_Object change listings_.

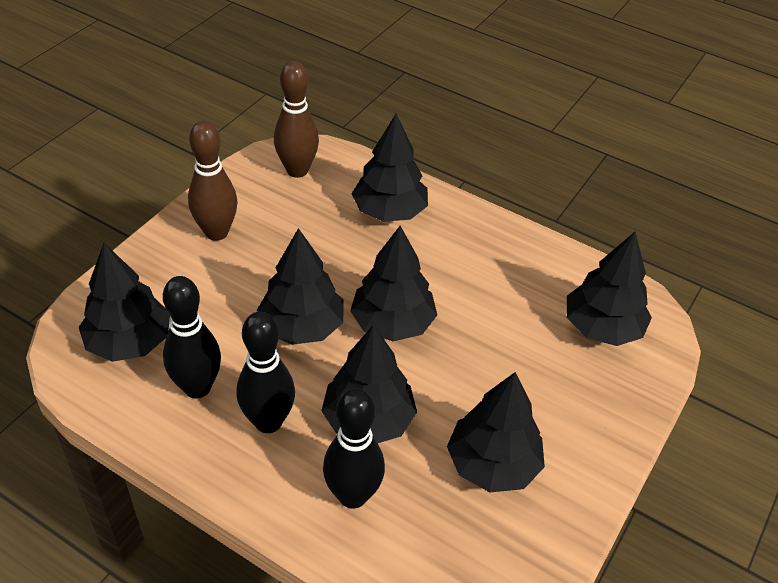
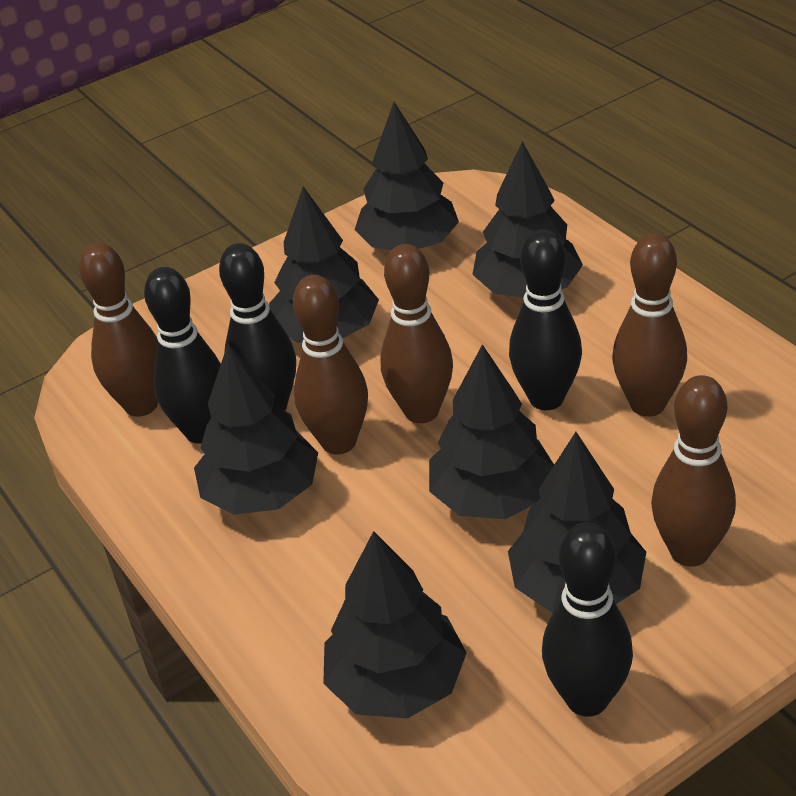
black bowling pin: 3 -> 4
brown bowling pin: 2 -> 5

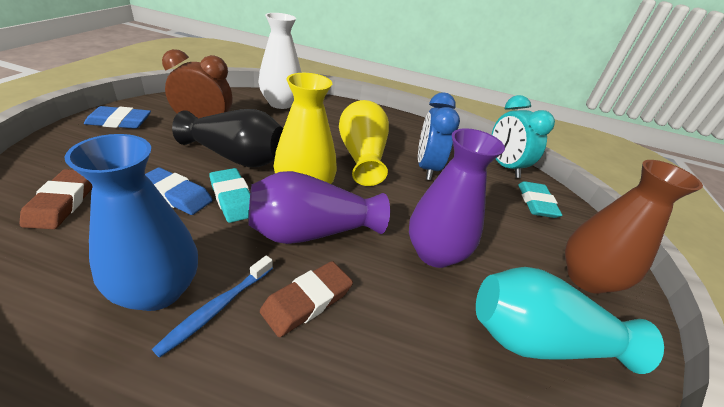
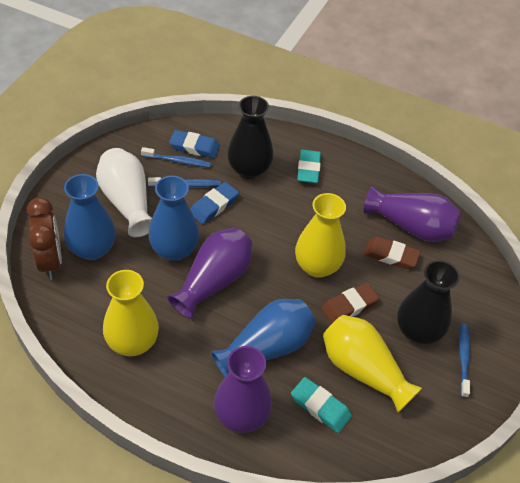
black vase: 1 -> 2
blue clock: 1 -> 0
blue toothbrush: 1 -> 3
blue vase: 1 -> 3
brown vase: 1 -> 0
purple vase: 2 -> 3
turquoise clock: 1 -> 0
turquoise vase: 1 -> 0
yellow vase: 2 -> 3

_Exercise objective_. All entries should be given again exactly, except that pictures are to be excluded.

_Answer to the problem_.
black bowling pin: 3 -> 4
brown bowling pin: 2 -> 5

black vase: 1 -> 2
blue clock: 1 -> 0
blue toothbrush: 1 -> 3
blue vase: 1 -> 3
brown vase: 1 -> 0
purple vase: 2 -> 3
turquoise clock: 1 -> 0
turquoise vase: 1 -> 0
yellow vase: 2 -> 3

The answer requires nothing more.